▼
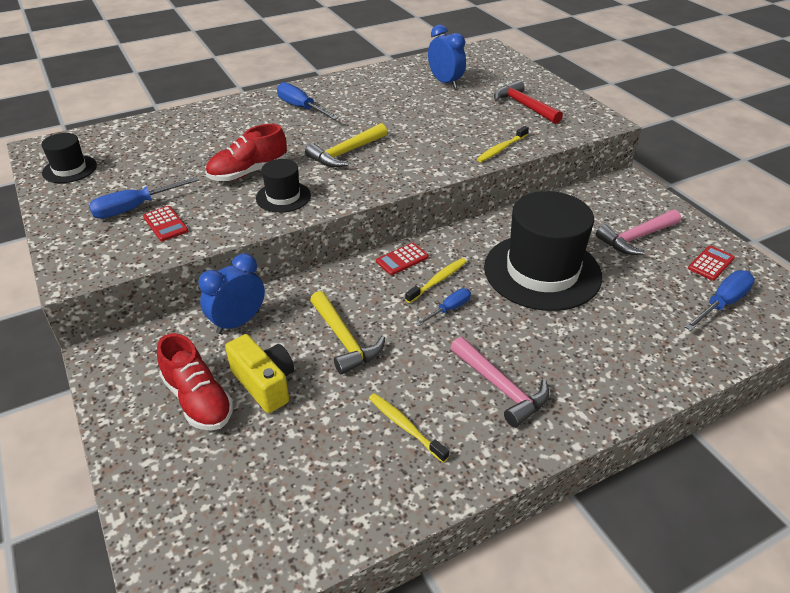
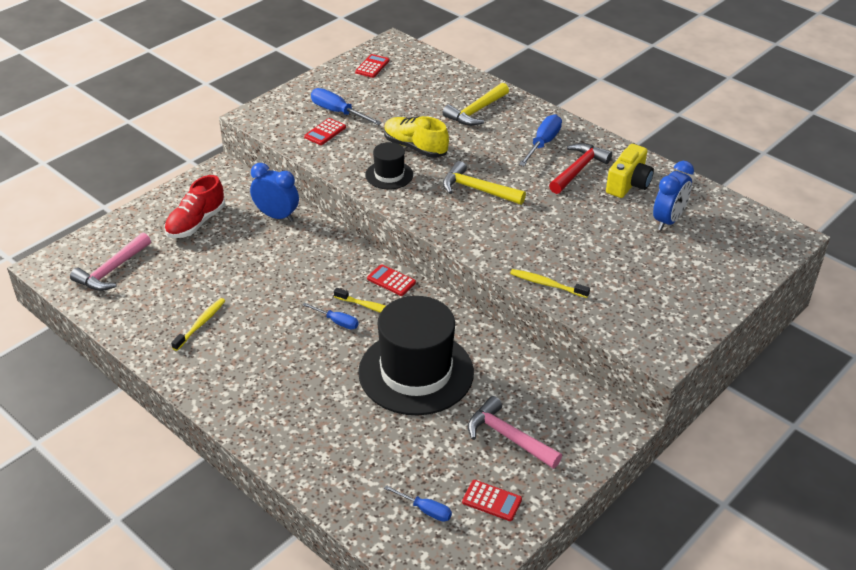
camera: 70 degrees right, 0 degrees up
(69, 169) = (372, 66): black hat -> red calculator
(248, 172) = (415, 147): red shoe -> yellow shoe
(264, 384) = (220, 247): yellow camera -> yellow camera (628, 184)
(344, 340) = (278, 273): yellow hammer -> yellow hammer (476, 111)
(501, 388) = (255, 367): pink hammer -> pink hammer (112, 270)
(524, 106) = (654, 287): red hammer -> red hammer (578, 170)
(722, 303) = (425, 510): blue screwdriver -> blue screwdriver, size x0.62

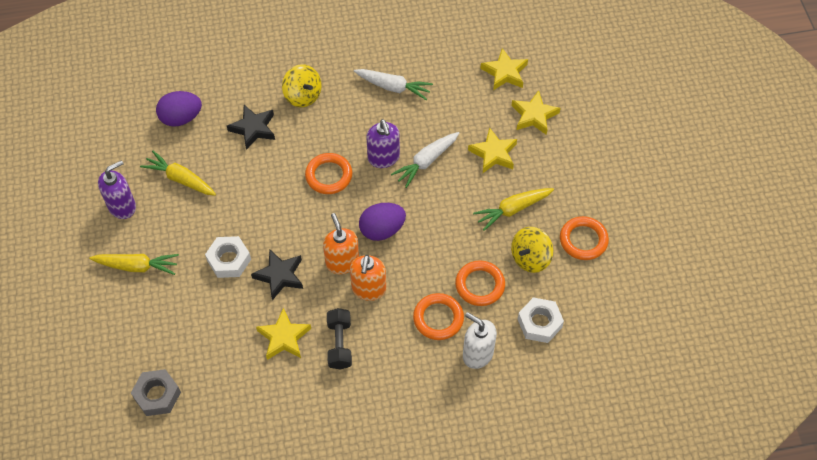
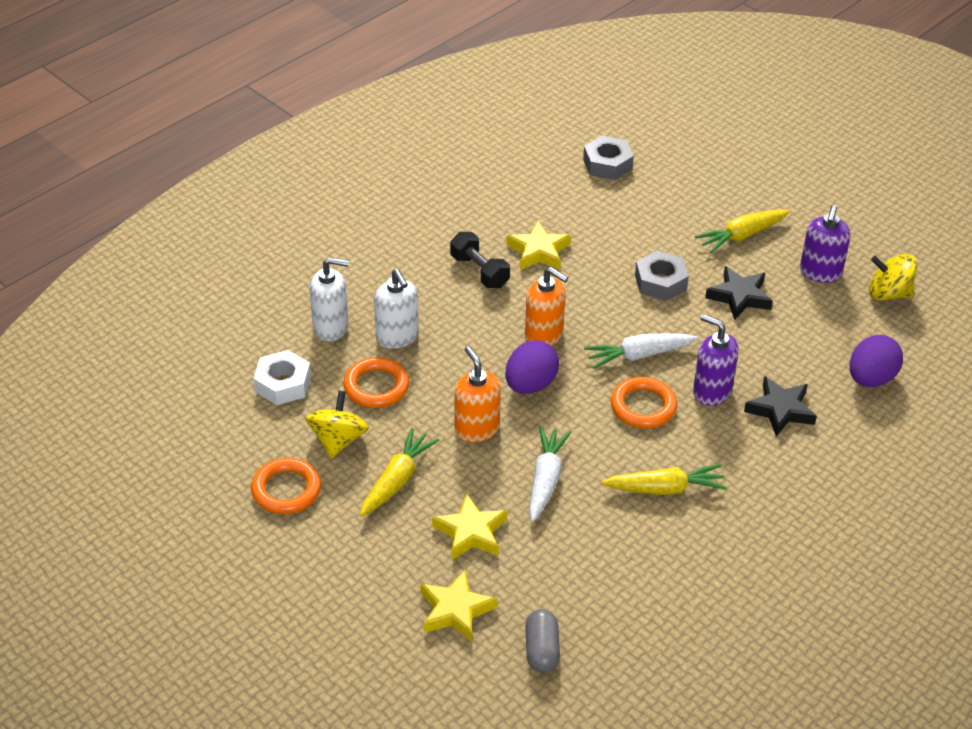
camera: 145 degrees right, 15 degrees down
(180, 179) = (795, 323): yellow carrot -> yellow carrot (665, 489)
(229, 260) = (660, 282): white nut -> grey nut
(280, 276) = (595, 294): black star -> black star (739, 297)
(303, 95) = (767, 476): yellow spinning top -> yellow spinning top (888, 293)
(369, 289) = (493, 326): orange soap dispenser -> orange soap dispenser (476, 429)
(383, 158) = (600, 457): purple soap dispenser -> purple soap dispenser (711, 391)
(393, 87) = (670, 547): white carrot -> white carrot (639, 355)
(438, 318) = (397, 337): orange ring -> white soap dispenser
(505, 73) = (542, 650): yellow star -> grey capsule

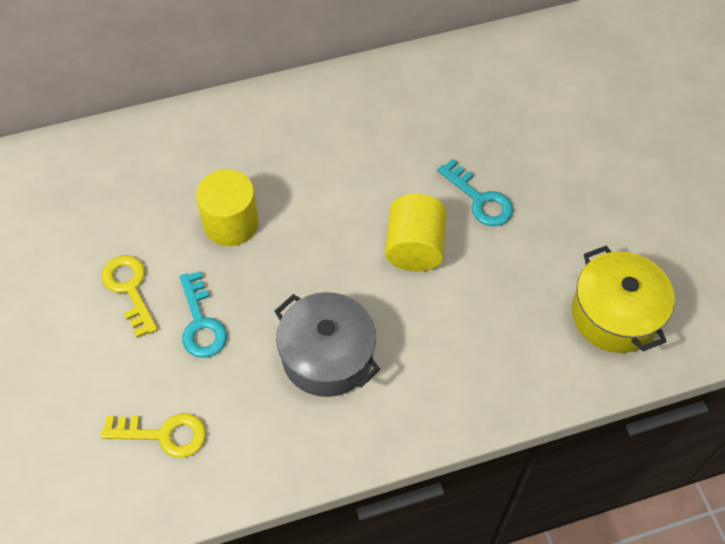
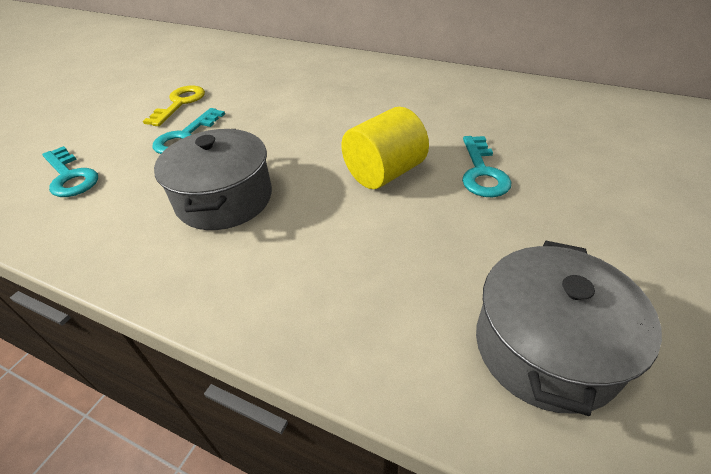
camera: 45 degrees right, 15 degrees down
(163, 434) = (70, 176): yellow key -> turquoise key
(231, 223) = (279, 102): yellow cylinder -> none
(615, 314) = (545, 347): yellow pot -> grey pot

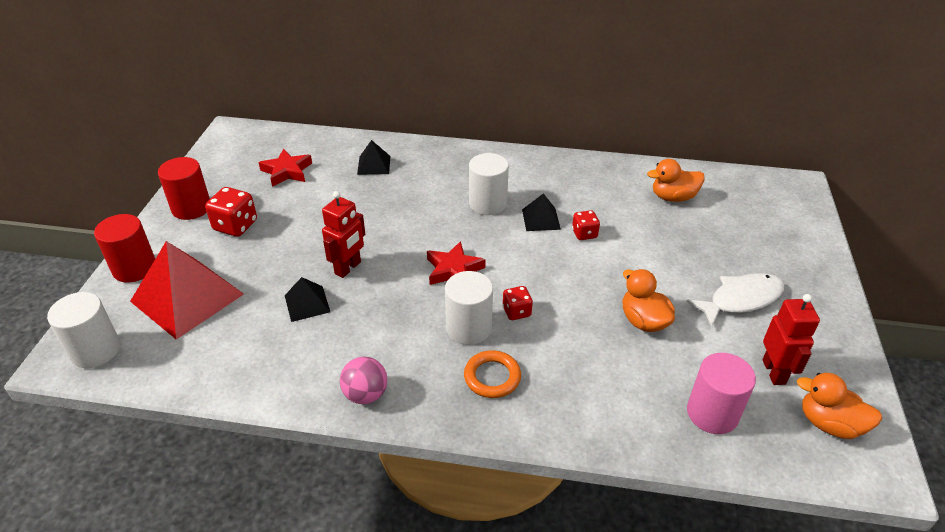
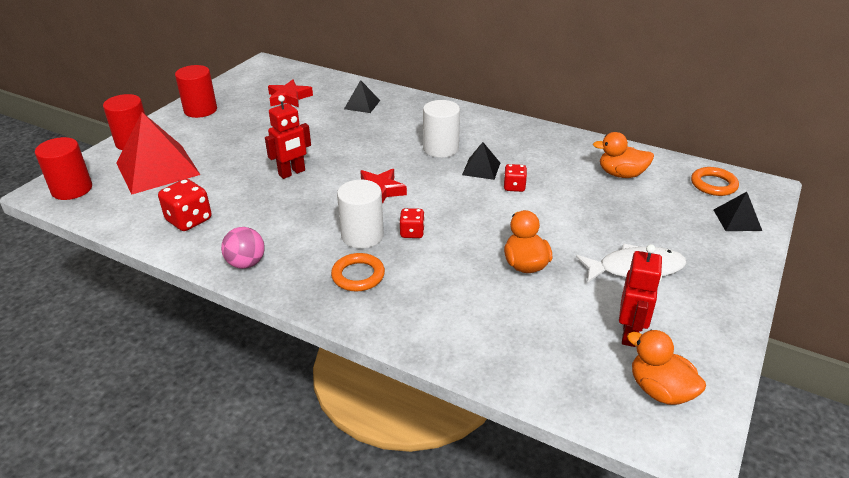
camera: 20 degrees right, 5 degrees down
(96, 350) = (72, 189): white cylinder -> red cylinder
(235, 226) = (225, 128): red dice -> red dice (189, 220)
(307, 303) = (243, 191): black pyramid -> black pyramid (737, 220)
(712, 413) = (543, 352): pink cylinder -> none
(757, 191) = (713, 184): none -> orange ring

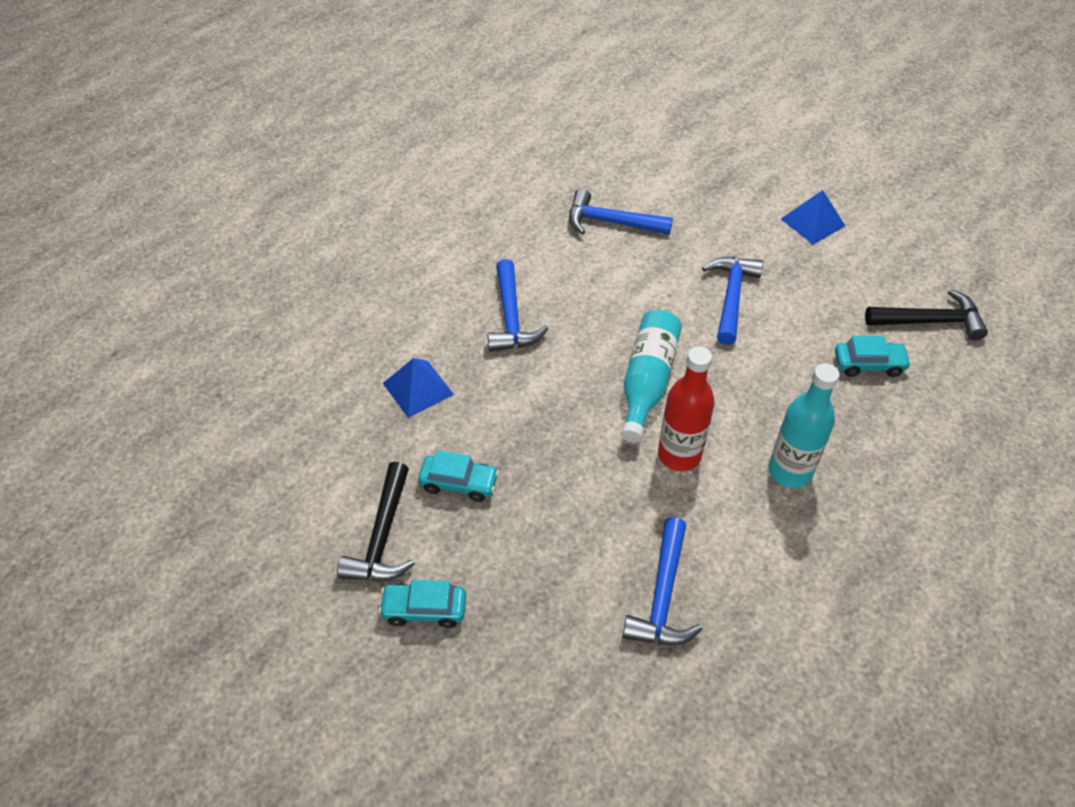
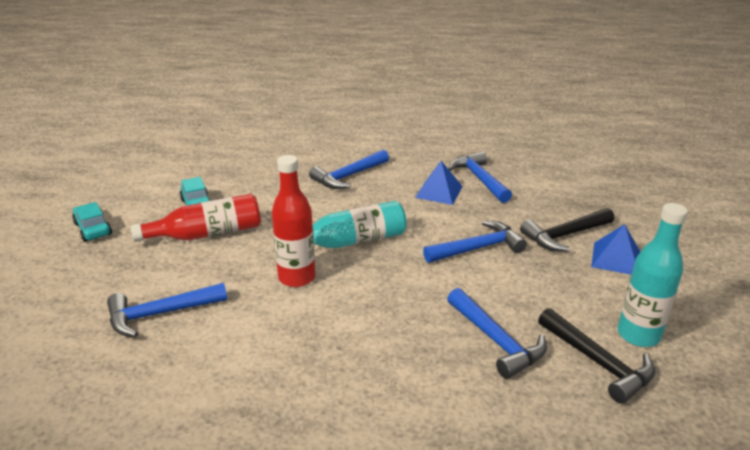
camera: 55 degrees right, 20 degrees down
(382, 537) = (138, 198): black hammer -> black hammer (564, 235)
(418, 388) = (258, 169): blue pyramid -> blue pyramid (439, 192)
(532, 497) = (207, 234): none -> red bottle
(790, 471) = (331, 335): turquoise bottle -> turquoise bottle (638, 335)
(868, 364) = (496, 341): turquoise car -> blue hammer

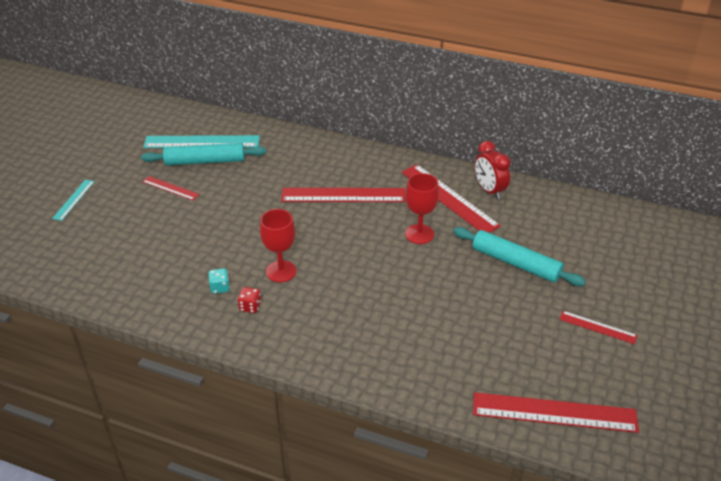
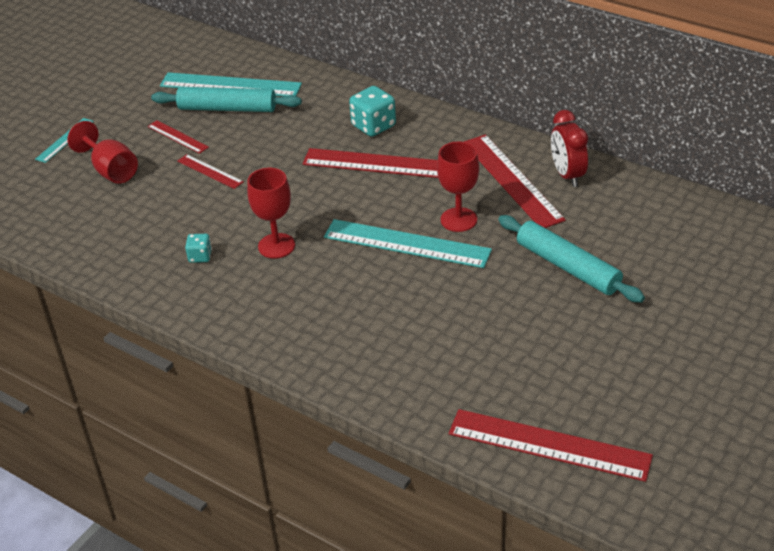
camera: 15 degrees right, 0 degrees up
(121, 222) = (111, 170): none -> red goblet
(250, 306) = (228, 282): red dice -> none
(328, 165) = (373, 126): none -> turquoise dice
(385, 258) = (407, 243): none -> turquoise ruler
(597, 327) = (643, 354): red ruler -> red ruler (210, 171)

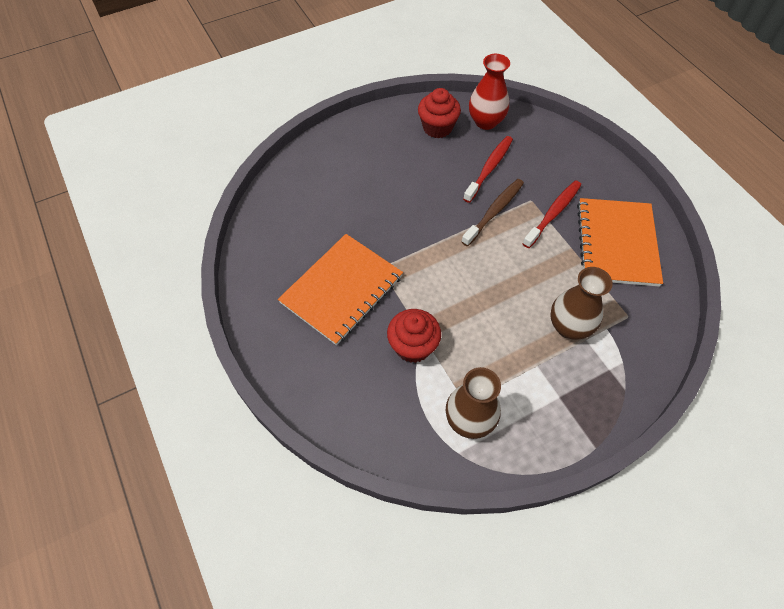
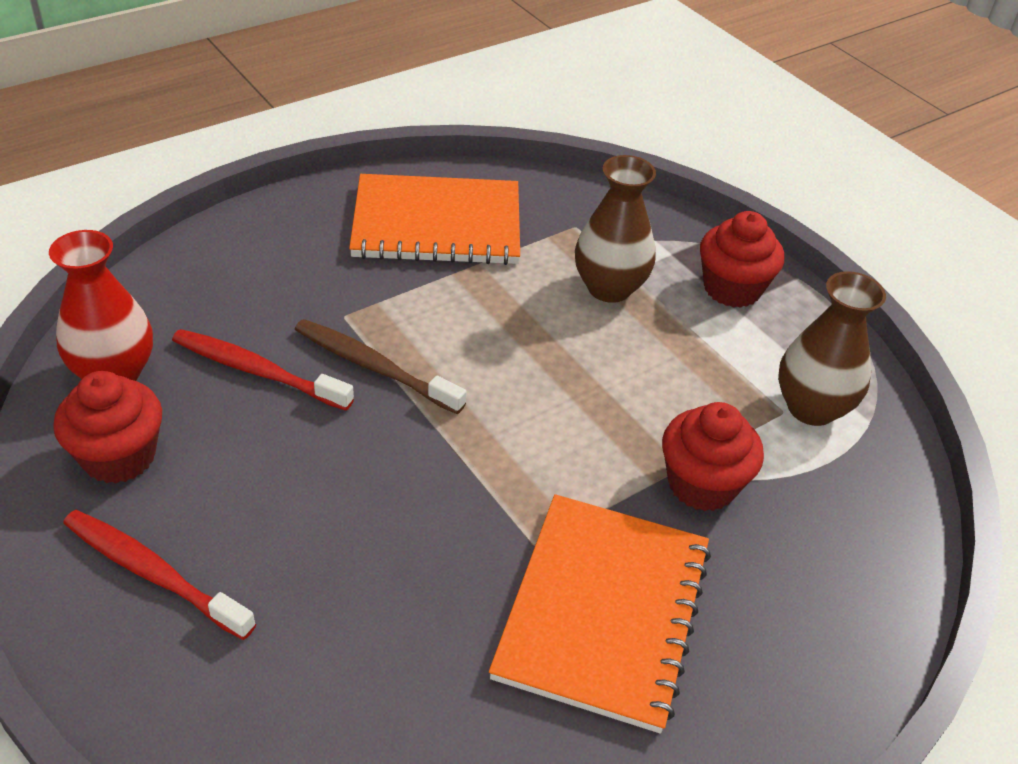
camera: 100 degrees left, 15 degrees down
(341, 289) = (603, 611): orange notebook -> orange notebook turned 75 degrees clockwise
(553, 213) = (375, 290): red toothbrush -> red toothbrush (153, 573)
(577, 400) = (732, 288): none -> red cupcake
▲
I'd like the data above duplicated exactly, with no pictures included.

camera: 70 degrees right, 0 degrees up
(69, 169) = (372, 66): black hat -> red calculator
(248, 172) = (415, 147): red shoe -> yellow shoe
(264, 384) = (220, 247): yellow camera -> yellow camera (628, 184)
(344, 340) = (278, 273): yellow hammer -> yellow hammer (476, 111)
(501, 388) = (255, 367): pink hammer -> pink hammer (112, 270)
(524, 106) = (654, 287): red hammer -> red hammer (578, 170)
(722, 303) = (425, 510): blue screwdriver -> blue screwdriver, size x0.62

camera: 145 degrees right, 15 degrees down
(180, 179) = (795, 323): yellow carrot -> yellow carrot (665, 489)
(229, 260) = (660, 282): white nut -> grey nut
(280, 276) = (595, 294): black star -> black star (739, 297)
(303, 95) = (767, 476): yellow spinning top -> yellow spinning top (888, 293)
(369, 289) = (493, 326): orange soap dispenser -> orange soap dispenser (476, 429)
(383, 158) = (600, 457): purple soap dispenser -> purple soap dispenser (711, 391)
(393, 87) = (670, 547): white carrot -> white carrot (639, 355)
(438, 318) = (397, 337): orange ring -> white soap dispenser
(505, 73) = (542, 650): yellow star -> grey capsule

camera: 45 degrees right, 15 degrees down
(163, 434) = (70, 176): yellow key -> turquoise key
(231, 223) = (279, 102): yellow cylinder -> none
(615, 314) = (545, 347): yellow pot -> grey pot

camera: 20 degrees right, 5 degrees down
(96, 350) = (72, 189): white cylinder -> red cylinder
(235, 226) = (225, 128): red dice -> red dice (189, 220)
(307, 303) = (243, 191): black pyramid -> black pyramid (737, 220)
(712, 413) = (543, 352): pink cylinder -> none
(757, 191) = (713, 184): none -> orange ring

camera: 55 degrees right, 20 degrees down
(382, 537) = (138, 198): black hammer -> black hammer (564, 235)
(418, 388) = (258, 169): blue pyramid -> blue pyramid (439, 192)
(532, 497) = (207, 234): none -> red bottle
(790, 471) = (331, 335): turquoise bottle -> turquoise bottle (638, 335)
(868, 364) = (496, 341): turquoise car -> blue hammer

camera: 15 degrees right, 0 degrees up
(121, 222) = (111, 170): none -> red goblet
(250, 306) = (228, 282): red dice -> none
(328, 165) = (373, 126): none -> turquoise dice
(385, 258) = (407, 243): none -> turquoise ruler
(597, 327) = (643, 354): red ruler -> red ruler (210, 171)

camera: 100 degrees left, 15 degrees down
(341, 289) = (603, 611): orange notebook -> orange notebook turned 75 degrees clockwise
(553, 213) = (375, 290): red toothbrush -> red toothbrush (153, 573)
(577, 400) = (732, 288): none -> red cupcake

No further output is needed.